- [RAW DATA]:
□ □ □

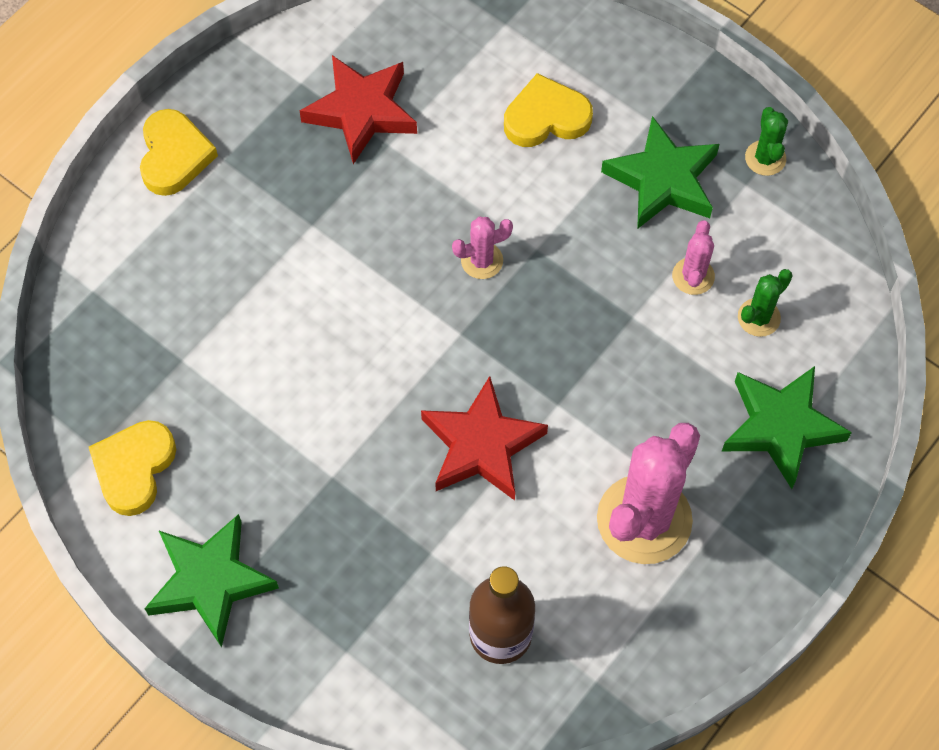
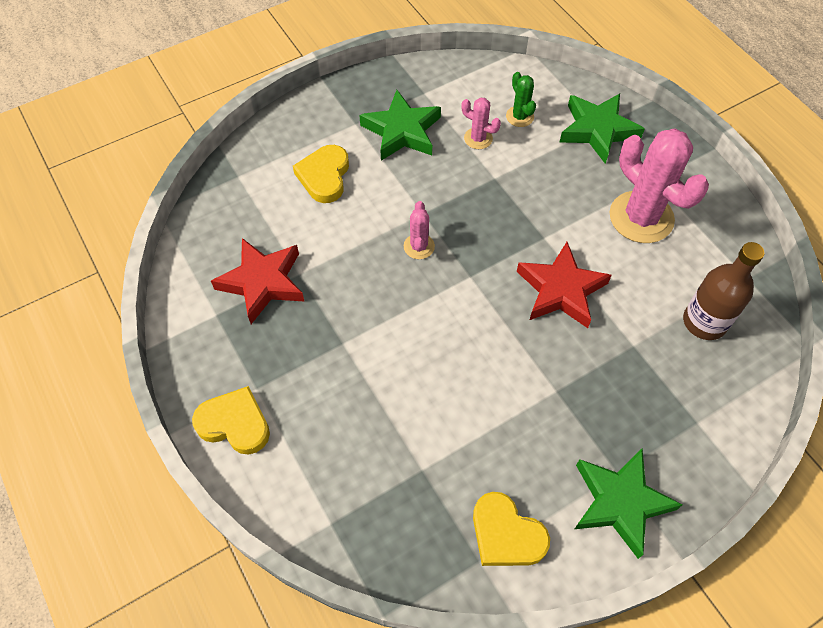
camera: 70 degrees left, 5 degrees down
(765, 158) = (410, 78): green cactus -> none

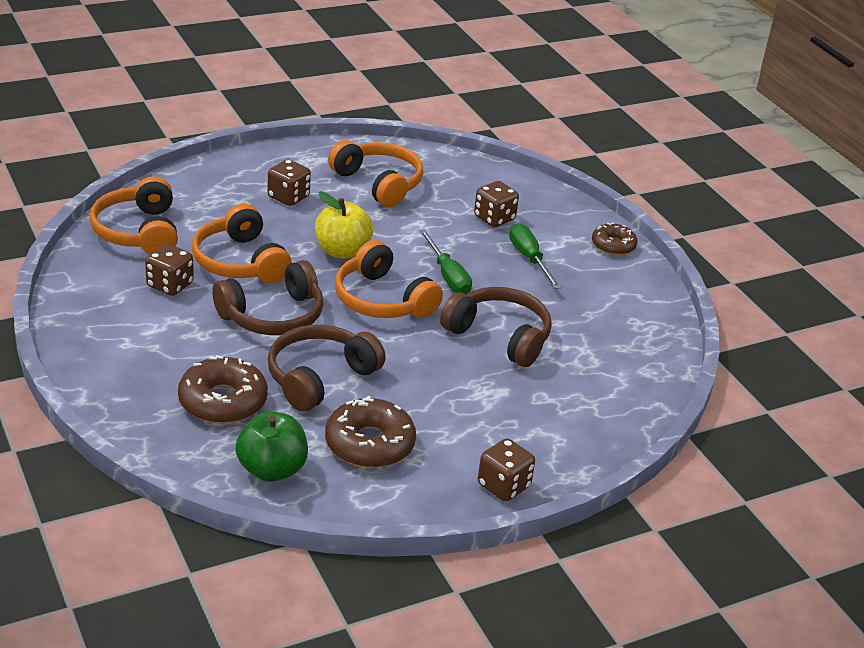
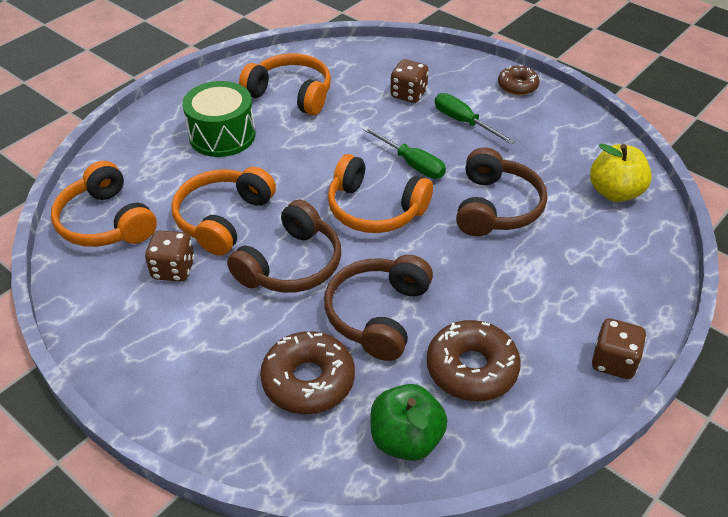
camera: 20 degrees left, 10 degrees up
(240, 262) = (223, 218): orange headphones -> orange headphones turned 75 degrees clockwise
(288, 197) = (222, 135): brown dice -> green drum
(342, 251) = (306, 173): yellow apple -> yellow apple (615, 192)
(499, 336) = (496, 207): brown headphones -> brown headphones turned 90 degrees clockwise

□ □ □

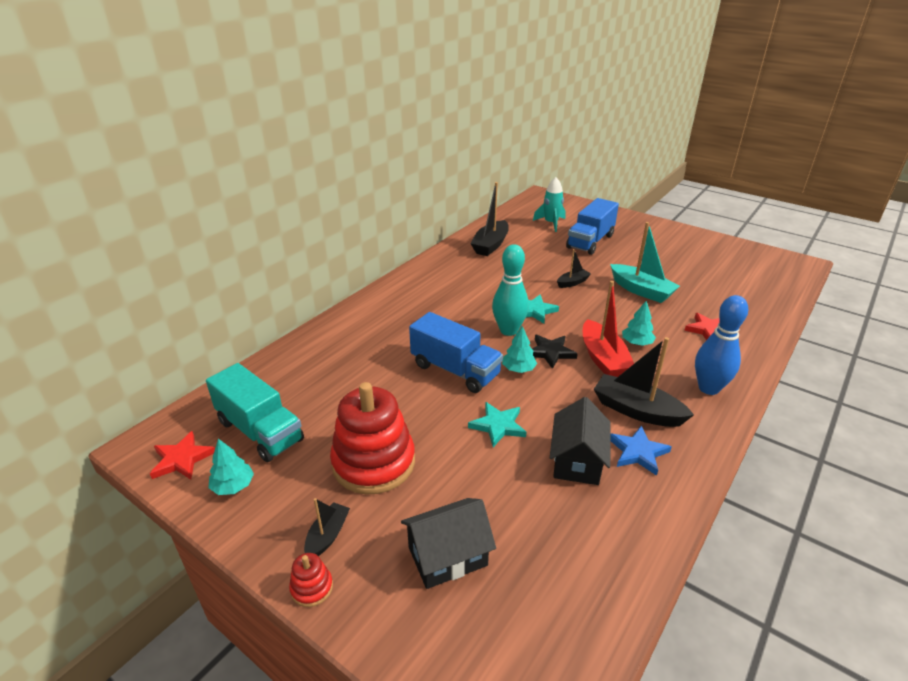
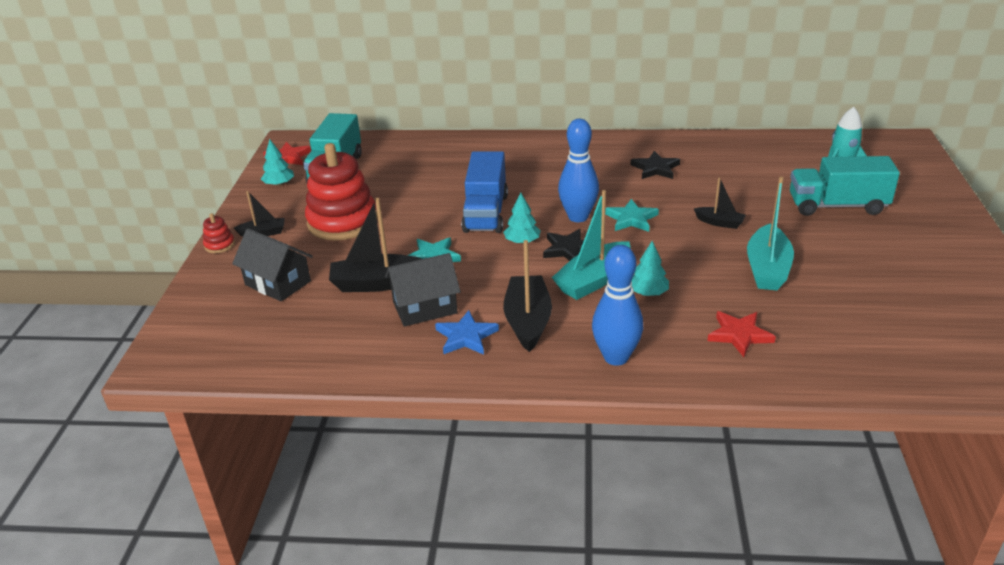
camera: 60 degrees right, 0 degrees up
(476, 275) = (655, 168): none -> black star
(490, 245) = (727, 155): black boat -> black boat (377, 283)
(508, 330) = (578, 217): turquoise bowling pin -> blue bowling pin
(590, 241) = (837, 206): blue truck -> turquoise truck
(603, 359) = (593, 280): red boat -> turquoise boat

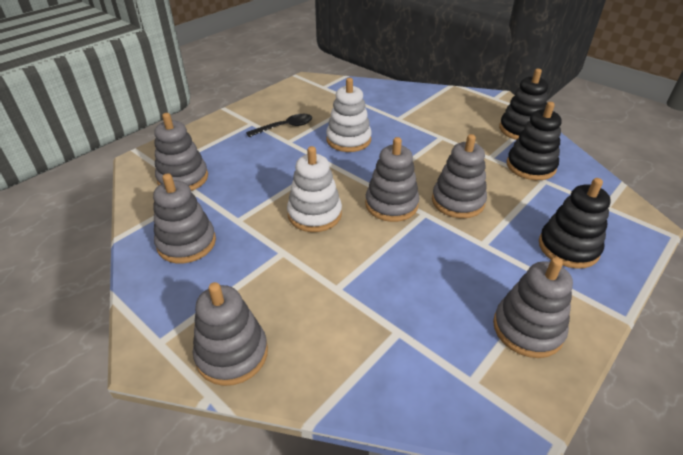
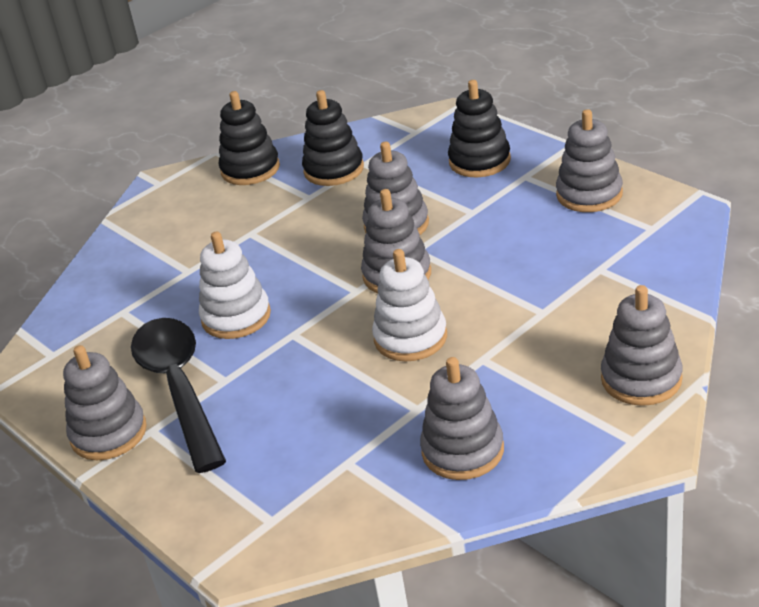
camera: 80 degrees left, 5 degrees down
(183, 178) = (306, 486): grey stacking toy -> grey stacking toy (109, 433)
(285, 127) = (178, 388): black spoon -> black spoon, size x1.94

□ □ □

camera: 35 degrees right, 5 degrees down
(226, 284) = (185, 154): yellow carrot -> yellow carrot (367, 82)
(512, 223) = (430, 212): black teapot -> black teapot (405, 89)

□ □ □

- [ACTIVITY]:
Determine how many lines of the material hold the string "down", and state that number by itself.

- [EXERCISE RESULT]:
3